What you will do.
Please return, word for word, the lines of the records that start with the line containing "Question: Does wooden door at center touch" and go on through the line containing "Question: Does wooden door at center have", with both of those lines included.

>> START Input for this task

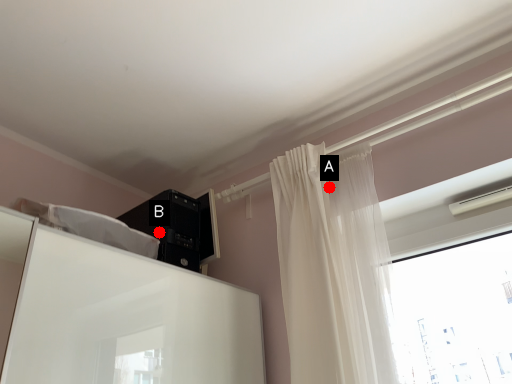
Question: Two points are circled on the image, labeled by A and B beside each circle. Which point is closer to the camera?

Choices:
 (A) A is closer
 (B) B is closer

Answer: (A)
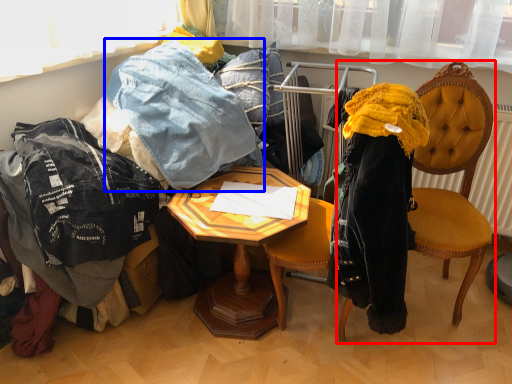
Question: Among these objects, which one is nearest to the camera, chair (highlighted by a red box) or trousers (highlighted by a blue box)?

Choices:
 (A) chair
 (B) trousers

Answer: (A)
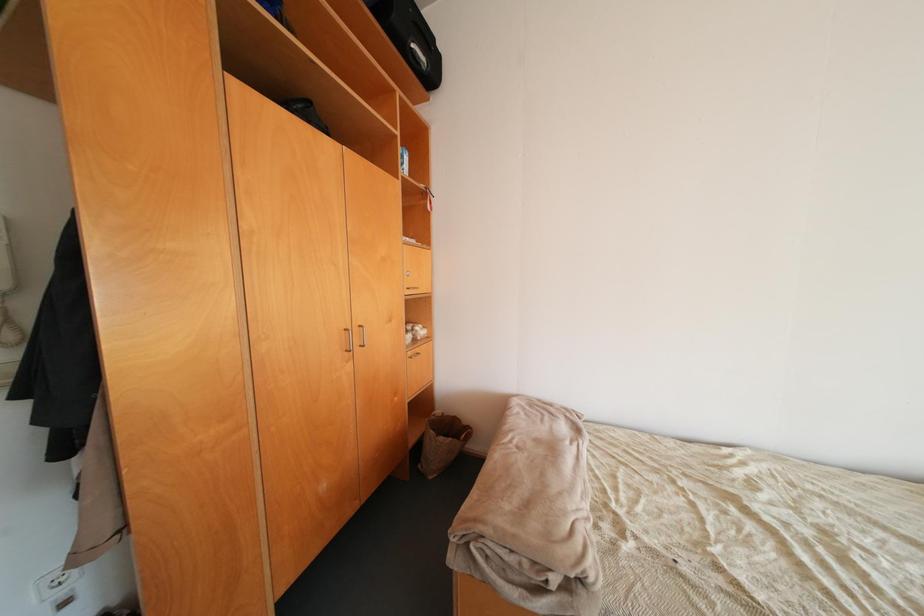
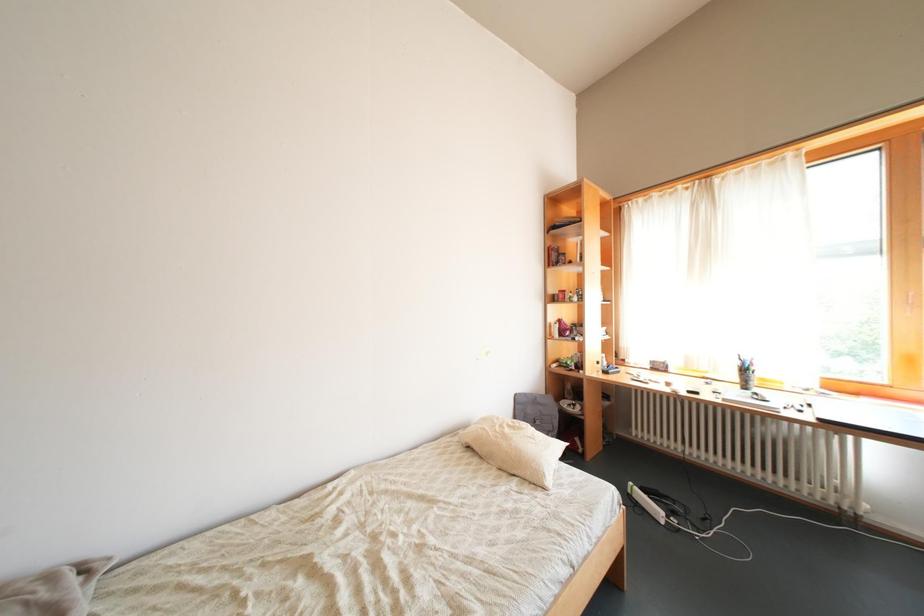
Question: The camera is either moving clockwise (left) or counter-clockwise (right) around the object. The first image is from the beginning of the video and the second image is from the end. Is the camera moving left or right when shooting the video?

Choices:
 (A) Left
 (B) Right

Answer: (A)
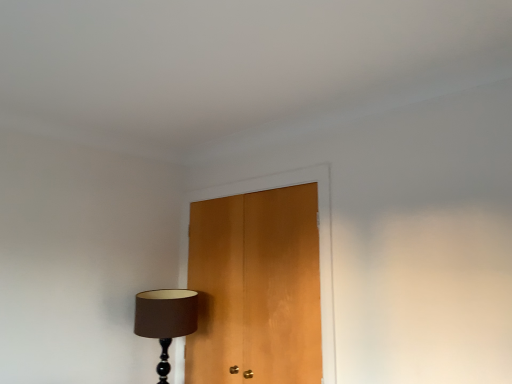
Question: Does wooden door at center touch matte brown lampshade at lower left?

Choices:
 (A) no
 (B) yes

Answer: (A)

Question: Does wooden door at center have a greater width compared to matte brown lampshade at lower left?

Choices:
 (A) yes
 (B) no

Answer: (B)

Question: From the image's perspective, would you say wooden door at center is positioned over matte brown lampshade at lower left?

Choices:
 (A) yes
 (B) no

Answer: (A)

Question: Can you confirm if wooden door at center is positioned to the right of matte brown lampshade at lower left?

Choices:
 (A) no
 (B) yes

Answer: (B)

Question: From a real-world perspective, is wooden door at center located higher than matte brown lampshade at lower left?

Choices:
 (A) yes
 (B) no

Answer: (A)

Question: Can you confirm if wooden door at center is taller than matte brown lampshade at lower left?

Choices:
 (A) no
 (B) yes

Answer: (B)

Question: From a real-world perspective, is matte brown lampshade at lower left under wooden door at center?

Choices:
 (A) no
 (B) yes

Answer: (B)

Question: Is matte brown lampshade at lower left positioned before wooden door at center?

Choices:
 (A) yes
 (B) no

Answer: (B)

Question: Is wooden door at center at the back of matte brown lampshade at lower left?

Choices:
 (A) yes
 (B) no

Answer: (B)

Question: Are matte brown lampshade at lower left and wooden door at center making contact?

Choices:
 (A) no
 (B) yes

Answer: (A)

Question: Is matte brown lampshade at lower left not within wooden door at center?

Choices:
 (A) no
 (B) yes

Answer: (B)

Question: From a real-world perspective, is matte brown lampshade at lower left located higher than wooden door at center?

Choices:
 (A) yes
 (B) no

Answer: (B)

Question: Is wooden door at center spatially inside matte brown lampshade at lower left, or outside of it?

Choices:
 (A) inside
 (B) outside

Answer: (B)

>> END Input for this task

Full output.
Question: Does wooden door at center touch matte brown lampshade at lower left?

Choices:
 (A) no
 (B) yes

Answer: (A)

Question: Does wooden door at center have a greater width compared to matte brown lampshade at lower left?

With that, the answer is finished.